[Aim of the exercise]
All the lines below should be set down exactly, with no picture carried into the copy.
START Provided entries
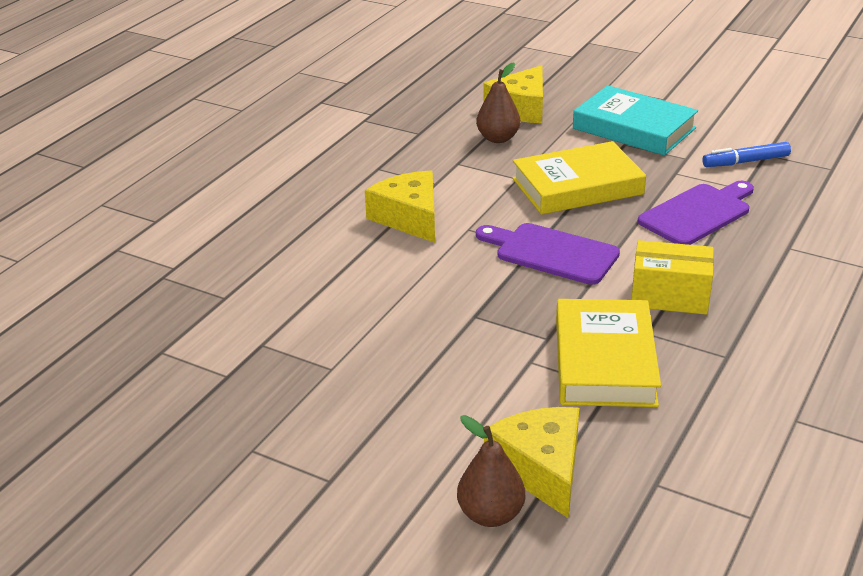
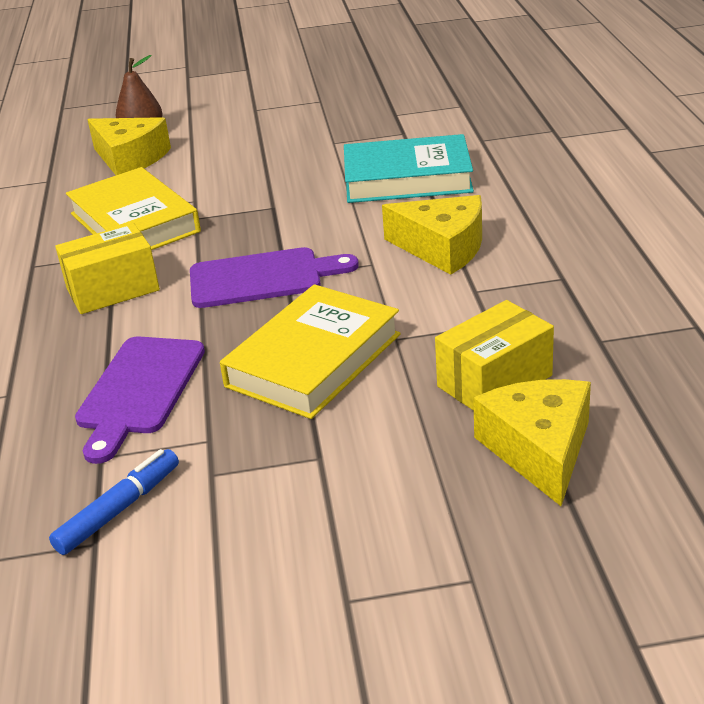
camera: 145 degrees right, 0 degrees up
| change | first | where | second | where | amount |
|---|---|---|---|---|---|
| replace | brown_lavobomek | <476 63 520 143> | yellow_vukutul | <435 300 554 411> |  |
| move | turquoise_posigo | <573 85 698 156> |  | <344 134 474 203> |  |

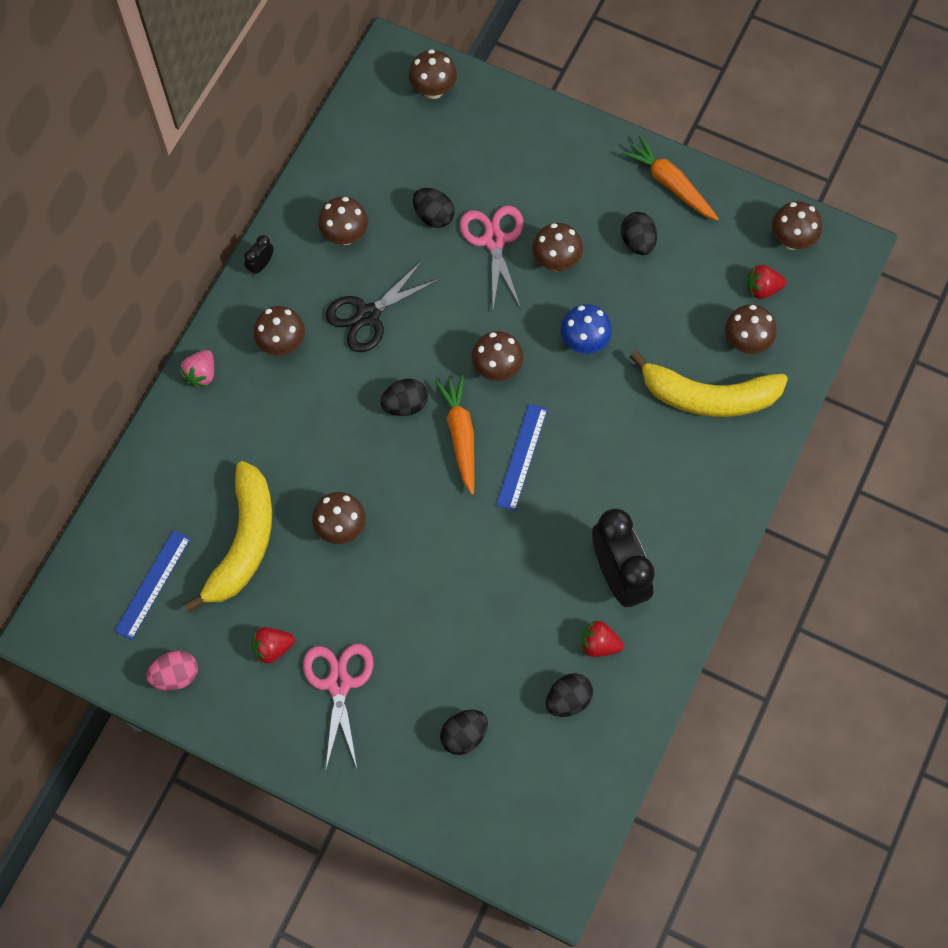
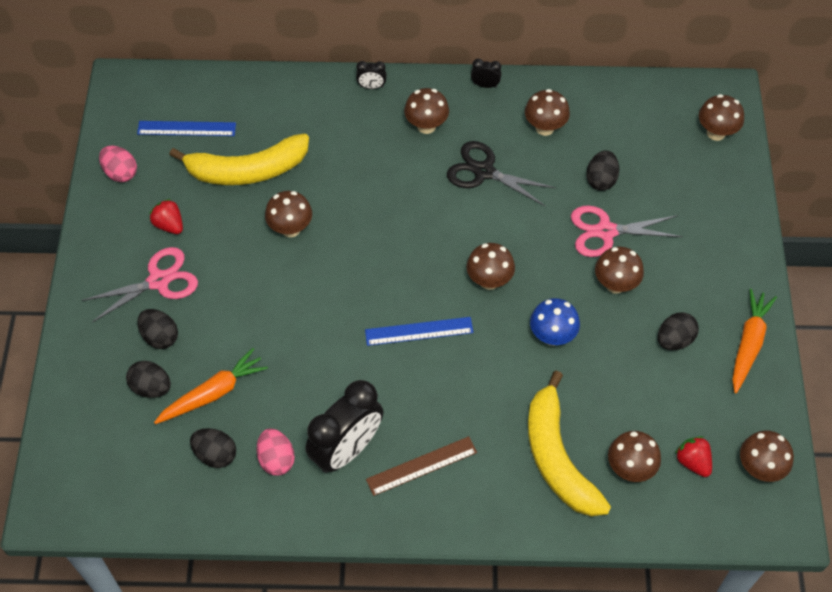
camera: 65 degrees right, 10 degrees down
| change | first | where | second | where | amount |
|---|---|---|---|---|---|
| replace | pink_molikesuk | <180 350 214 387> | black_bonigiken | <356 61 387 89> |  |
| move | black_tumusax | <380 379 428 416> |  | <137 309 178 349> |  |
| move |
END Provided entries
[Solved problem]
camera: 145 degrees right, 0 degrees up
| change | first | where | second | where | amount |
|---|---|---|---|---|---|
| replace | brown_lavobomek | <476 63 520 143> | yellow_vukutul | <435 300 554 411> |  |
| move | turquoise_posigo | <573 85 698 156> |  | <344 134 474 203> |  |

camera: 65 degrees right, 10 degrees down
| change | first | where | second | where | amount |
|---|---|---|---|---|---|
| replace | pink_molikesuk | <180 350 214 387> | black_bonigiken | <356 61 387 89> |  |
| move | black_tumusax | <380 379 428 416> |  | <137 309 178 349> |  |
| move |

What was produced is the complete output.